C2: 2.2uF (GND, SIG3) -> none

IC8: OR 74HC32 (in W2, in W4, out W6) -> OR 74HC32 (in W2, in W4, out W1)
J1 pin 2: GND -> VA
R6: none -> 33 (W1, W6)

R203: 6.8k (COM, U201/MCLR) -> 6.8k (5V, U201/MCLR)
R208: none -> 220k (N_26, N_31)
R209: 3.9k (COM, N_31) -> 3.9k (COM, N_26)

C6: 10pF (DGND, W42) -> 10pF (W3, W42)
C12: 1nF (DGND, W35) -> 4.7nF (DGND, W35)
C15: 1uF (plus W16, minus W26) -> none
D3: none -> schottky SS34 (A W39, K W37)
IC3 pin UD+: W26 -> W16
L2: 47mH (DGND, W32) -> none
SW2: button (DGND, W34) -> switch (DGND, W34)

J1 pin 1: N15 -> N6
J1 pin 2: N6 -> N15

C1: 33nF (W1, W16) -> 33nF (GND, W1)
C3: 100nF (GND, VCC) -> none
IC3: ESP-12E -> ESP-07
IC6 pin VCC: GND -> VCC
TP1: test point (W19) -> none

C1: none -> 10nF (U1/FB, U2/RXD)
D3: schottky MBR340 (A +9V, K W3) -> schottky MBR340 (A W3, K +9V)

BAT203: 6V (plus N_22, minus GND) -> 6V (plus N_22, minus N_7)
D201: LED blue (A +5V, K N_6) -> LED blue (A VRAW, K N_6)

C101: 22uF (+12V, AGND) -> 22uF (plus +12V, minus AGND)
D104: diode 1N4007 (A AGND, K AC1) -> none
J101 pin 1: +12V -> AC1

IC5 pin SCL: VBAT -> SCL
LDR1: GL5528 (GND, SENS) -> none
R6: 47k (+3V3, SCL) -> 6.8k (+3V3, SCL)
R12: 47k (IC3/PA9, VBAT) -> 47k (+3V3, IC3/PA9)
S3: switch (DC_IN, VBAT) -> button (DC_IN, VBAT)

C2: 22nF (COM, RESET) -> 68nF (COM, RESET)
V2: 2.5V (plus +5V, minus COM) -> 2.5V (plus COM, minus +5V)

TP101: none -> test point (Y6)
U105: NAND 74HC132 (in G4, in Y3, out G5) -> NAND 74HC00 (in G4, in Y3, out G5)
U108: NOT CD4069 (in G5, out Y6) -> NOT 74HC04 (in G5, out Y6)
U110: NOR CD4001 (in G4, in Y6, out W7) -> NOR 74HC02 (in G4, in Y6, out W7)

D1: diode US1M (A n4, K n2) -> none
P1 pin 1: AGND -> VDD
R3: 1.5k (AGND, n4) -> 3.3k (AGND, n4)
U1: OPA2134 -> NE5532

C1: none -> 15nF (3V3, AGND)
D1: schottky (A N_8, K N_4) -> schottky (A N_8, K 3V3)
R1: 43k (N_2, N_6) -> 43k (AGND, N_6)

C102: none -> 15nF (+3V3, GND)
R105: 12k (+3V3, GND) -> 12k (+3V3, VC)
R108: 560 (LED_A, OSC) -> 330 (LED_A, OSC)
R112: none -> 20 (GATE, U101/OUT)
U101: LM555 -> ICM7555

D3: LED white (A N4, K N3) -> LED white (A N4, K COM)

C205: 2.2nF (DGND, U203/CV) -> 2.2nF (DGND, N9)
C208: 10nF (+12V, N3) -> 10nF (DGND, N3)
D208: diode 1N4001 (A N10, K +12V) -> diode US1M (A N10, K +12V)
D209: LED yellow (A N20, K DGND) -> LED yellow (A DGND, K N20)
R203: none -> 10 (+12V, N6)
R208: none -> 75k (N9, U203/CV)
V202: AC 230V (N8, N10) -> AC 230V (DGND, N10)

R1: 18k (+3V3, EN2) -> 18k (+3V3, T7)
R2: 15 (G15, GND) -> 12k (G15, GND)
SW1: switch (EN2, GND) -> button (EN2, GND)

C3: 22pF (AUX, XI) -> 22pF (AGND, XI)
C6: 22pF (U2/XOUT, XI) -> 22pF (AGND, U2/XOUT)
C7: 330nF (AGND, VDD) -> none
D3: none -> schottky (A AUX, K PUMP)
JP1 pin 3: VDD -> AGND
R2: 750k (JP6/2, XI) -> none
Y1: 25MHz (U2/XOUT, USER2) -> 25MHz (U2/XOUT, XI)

========================================

**What is being asked**
Only the lines with "schottky" are needed; find them in the records and copy each one.

**The answer**
D3: none -> schottky SS34 (A W39, K W37)
D3: schottky MBR340 (A +9V, K W3) -> schottky MBR340 (A W3, K +9V)
D1: schottky (A N_8, K N_4) -> schottky (A N_8, K 3V3)
D3: none -> schottky (A AUX, K PUMP)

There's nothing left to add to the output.